• [WHAT IS NEEDED]: The response should contain every record, reproduced exactly.
Start of TASK INPUTS
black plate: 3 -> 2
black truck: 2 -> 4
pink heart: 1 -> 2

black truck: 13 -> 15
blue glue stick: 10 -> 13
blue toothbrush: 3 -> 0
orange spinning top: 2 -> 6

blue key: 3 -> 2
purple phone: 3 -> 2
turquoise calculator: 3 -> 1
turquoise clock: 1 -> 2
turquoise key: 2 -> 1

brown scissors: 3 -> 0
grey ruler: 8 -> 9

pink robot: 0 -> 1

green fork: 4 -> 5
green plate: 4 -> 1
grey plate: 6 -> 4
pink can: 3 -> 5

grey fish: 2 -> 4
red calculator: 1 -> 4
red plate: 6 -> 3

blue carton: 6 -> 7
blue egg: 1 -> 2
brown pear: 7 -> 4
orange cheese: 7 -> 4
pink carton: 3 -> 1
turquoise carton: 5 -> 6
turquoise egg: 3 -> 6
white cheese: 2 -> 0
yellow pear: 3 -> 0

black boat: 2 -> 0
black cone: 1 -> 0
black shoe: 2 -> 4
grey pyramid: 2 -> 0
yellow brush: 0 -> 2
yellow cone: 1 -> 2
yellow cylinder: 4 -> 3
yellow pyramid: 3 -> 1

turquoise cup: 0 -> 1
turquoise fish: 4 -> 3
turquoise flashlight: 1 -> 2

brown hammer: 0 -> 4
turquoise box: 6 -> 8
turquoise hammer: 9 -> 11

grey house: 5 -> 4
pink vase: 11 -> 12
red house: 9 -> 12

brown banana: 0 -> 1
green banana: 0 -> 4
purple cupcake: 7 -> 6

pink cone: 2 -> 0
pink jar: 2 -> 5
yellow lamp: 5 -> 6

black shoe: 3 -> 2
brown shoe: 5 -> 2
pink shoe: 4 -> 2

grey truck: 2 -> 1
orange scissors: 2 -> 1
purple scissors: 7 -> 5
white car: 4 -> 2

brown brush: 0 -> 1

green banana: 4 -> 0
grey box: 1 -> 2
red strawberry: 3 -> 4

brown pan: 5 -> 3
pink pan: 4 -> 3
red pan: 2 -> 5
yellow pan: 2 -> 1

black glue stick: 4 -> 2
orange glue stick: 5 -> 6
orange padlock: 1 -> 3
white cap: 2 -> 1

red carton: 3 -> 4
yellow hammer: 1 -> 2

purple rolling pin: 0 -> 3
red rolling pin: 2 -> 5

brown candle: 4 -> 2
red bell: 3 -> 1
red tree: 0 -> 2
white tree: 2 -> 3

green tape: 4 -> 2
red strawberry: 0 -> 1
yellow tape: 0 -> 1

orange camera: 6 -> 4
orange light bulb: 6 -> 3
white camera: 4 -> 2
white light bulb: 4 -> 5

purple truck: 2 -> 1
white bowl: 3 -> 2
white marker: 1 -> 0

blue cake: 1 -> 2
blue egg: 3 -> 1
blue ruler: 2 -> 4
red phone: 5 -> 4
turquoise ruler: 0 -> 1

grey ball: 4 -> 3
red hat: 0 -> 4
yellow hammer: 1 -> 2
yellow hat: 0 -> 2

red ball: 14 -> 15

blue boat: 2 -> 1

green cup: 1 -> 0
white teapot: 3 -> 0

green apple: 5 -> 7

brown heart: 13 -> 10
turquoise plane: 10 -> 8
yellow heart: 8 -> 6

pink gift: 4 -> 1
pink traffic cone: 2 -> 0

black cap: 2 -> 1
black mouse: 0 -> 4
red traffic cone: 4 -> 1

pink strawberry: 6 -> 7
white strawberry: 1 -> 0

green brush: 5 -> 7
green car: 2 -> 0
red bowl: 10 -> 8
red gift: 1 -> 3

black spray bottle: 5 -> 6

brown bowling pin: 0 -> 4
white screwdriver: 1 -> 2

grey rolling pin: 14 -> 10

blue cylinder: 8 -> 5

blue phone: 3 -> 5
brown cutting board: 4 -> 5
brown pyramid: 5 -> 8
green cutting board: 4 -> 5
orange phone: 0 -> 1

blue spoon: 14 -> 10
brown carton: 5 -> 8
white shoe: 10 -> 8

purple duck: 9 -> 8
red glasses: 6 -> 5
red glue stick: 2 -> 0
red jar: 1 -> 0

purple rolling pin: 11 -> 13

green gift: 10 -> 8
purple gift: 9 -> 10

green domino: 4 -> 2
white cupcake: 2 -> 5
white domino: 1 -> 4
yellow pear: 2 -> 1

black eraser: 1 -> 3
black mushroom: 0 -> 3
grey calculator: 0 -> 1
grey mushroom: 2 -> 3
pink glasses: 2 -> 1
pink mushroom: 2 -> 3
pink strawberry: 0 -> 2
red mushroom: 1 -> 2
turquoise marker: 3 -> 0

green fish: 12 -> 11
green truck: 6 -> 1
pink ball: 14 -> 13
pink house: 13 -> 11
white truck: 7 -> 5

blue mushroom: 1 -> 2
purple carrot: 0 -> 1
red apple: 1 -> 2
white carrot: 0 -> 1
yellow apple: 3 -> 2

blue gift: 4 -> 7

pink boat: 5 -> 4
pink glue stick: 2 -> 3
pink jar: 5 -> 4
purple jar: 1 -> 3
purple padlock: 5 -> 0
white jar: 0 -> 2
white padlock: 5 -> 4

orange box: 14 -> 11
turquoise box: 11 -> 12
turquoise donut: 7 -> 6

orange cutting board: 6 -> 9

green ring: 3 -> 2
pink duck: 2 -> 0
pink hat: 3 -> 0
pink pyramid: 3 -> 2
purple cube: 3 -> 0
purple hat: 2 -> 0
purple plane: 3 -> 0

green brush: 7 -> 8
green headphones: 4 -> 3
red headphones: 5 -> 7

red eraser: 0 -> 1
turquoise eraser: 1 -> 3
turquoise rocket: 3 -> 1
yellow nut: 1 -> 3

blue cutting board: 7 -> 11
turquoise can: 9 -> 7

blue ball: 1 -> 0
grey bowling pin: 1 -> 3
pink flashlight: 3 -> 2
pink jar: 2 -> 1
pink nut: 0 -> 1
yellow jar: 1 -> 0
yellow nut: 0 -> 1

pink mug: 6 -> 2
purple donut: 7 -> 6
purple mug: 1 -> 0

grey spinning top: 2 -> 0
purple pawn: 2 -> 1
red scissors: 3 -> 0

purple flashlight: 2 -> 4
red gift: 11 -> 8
End of TASK INPUTS
• [ANSWER BOX]:
black plate: 3 -> 2
black truck: 2 -> 4
pink heart: 1 -> 2

black truck: 13 -> 15
blue glue stick: 10 -> 13
blue toothbrush: 3 -> 0
orange spinning top: 2 -> 6

blue key: 3 -> 2
purple phone: 3 -> 2
turquoise calculator: 3 -> 1
turquoise clock: 1 -> 2
turquoise key: 2 -> 1

brown scissors: 3 -> 0
grey ruler: 8 -> 9

pink robot: 0 -> 1

green fork: 4 -> 5
green plate: 4 -> 1
grey plate: 6 -> 4
pink can: 3 -> 5

grey fish: 2 -> 4
red calculator: 1 -> 4
red plate: 6 -> 3

blue carton: 6 -> 7
blue egg: 1 -> 2
brown pear: 7 -> 4
orange cheese: 7 -> 4
pink carton: 3 -> 1
turquoise carton: 5 -> 6
turquoise egg: 3 -> 6
white cheese: 2 -> 0
yellow pear: 3 -> 0

black boat: 2 -> 0
black cone: 1 -> 0
black shoe: 2 -> 4
grey pyramid: 2 -> 0
yellow brush: 0 -> 2
yellow cone: 1 -> 2
yellow cylinder: 4 -> 3
yellow pyramid: 3 -> 1

turquoise cup: 0 -> 1
turquoise fish: 4 -> 3
turquoise flashlight: 1 -> 2

brown hammer: 0 -> 4
turquoise box: 6 -> 8
turquoise hammer: 9 -> 11

grey house: 5 -> 4
pink vase: 11 -> 12
red house: 9 -> 12

brown banana: 0 -> 1
green banana: 0 -> 4
purple cupcake: 7 -> 6

pink cone: 2 -> 0
pink jar: 2 -> 5
yellow lamp: 5 -> 6

black shoe: 3 -> 2
brown shoe: 5 -> 2
pink shoe: 4 -> 2

grey truck: 2 -> 1
orange scissors: 2 -> 1
purple scissors: 7 -> 5
white car: 4 -> 2

brown brush: 0 -> 1

green banana: 4 -> 0
grey box: 1 -> 2
red strawberry: 3 -> 4

brown pan: 5 -> 3
pink pan: 4 -> 3
red pan: 2 -> 5
yellow pan: 2 -> 1

black glue stick: 4 -> 2
orange glue stick: 5 -> 6
orange padlock: 1 -> 3
white cap: 2 -> 1

red carton: 3 -> 4
yellow hammer: 1 -> 2

purple rolling pin: 0 -> 3
red rolling pin: 2 -> 5

brown candle: 4 -> 2
red bell: 3 -> 1
red tree: 0 -> 2
white tree: 2 -> 3

green tape: 4 -> 2
red strawberry: 0 -> 1
yellow tape: 0 -> 1

orange camera: 6 -> 4
orange light bulb: 6 -> 3
white camera: 4 -> 2
white light bulb: 4 -> 5

purple truck: 2 -> 1
white bowl: 3 -> 2
white marker: 1 -> 0

blue cake: 1 -> 2
blue egg: 3 -> 1
blue ruler: 2 -> 4
red phone: 5 -> 4
turquoise ruler: 0 -> 1

grey ball: 4 -> 3
red hat: 0 -> 4
yellow hammer: 1 -> 2
yellow hat: 0 -> 2

red ball: 14 -> 15

blue boat: 2 -> 1

green cup: 1 -> 0
white teapot: 3 -> 0

green apple: 5 -> 7

brown heart: 13 -> 10
turquoise plane: 10 -> 8
yellow heart: 8 -> 6

pink gift: 4 -> 1
pink traffic cone: 2 -> 0

black cap: 2 -> 1
black mouse: 0 -> 4
red traffic cone: 4 -> 1

pink strawberry: 6 -> 7
white strawberry: 1 -> 0

green brush: 5 -> 7
green car: 2 -> 0
red bowl: 10 -> 8
red gift: 1 -> 3

black spray bottle: 5 -> 6

brown bowling pin: 0 -> 4
white screwdriver: 1 -> 2

grey rolling pin: 14 -> 10

blue cylinder: 8 -> 5

blue phone: 3 -> 5
brown cutting board: 4 -> 5
brown pyramid: 5 -> 8
green cutting board: 4 -> 5
orange phone: 0 -> 1

blue spoon: 14 -> 10
brown carton: 5 -> 8
white shoe: 10 -> 8

purple duck: 9 -> 8
red glasses: 6 -> 5
red glue stick: 2 -> 0
red jar: 1 -> 0

purple rolling pin: 11 -> 13

green gift: 10 -> 8
purple gift: 9 -> 10

green domino: 4 -> 2
white cupcake: 2 -> 5
white domino: 1 -> 4
yellow pear: 2 -> 1

black eraser: 1 -> 3
black mushroom: 0 -> 3
grey calculator: 0 -> 1
grey mushroom: 2 -> 3
pink glasses: 2 -> 1
pink mushroom: 2 -> 3
pink strawberry: 0 -> 2
red mushroom: 1 -> 2
turquoise marker: 3 -> 0

green fish: 12 -> 11
green truck: 6 -> 1
pink ball: 14 -> 13
pink house: 13 -> 11
white truck: 7 -> 5

blue mushroom: 1 -> 2
purple carrot: 0 -> 1
red apple: 1 -> 2
white carrot: 0 -> 1
yellow apple: 3 -> 2

blue gift: 4 -> 7

pink boat: 5 -> 4
pink glue stick: 2 -> 3
pink jar: 5 -> 4
purple jar: 1 -> 3
purple padlock: 5 -> 0
white jar: 0 -> 2
white padlock: 5 -> 4

orange box: 14 -> 11
turquoise box: 11 -> 12
turquoise donut: 7 -> 6

orange cutting board: 6 -> 9

green ring: 3 -> 2
pink duck: 2 -> 0
pink hat: 3 -> 0
pink pyramid: 3 -> 2
purple cube: 3 -> 0
purple hat: 2 -> 0
purple plane: 3 -> 0

green brush: 7 -> 8
green headphones: 4 -> 3
red headphones: 5 -> 7

red eraser: 0 -> 1
turquoise eraser: 1 -> 3
turquoise rocket: 3 -> 1
yellow nut: 1 -> 3

blue cutting board: 7 -> 11
turquoise can: 9 -> 7

blue ball: 1 -> 0
grey bowling pin: 1 -> 3
pink flashlight: 3 -> 2
pink jar: 2 -> 1
pink nut: 0 -> 1
yellow jar: 1 -> 0
yellow nut: 0 -> 1

pink mug: 6 -> 2
purple donut: 7 -> 6
purple mug: 1 -> 0

grey spinning top: 2 -> 0
purple pawn: 2 -> 1
red scissors: 3 -> 0

purple flashlight: 2 -> 4
red gift: 11 -> 8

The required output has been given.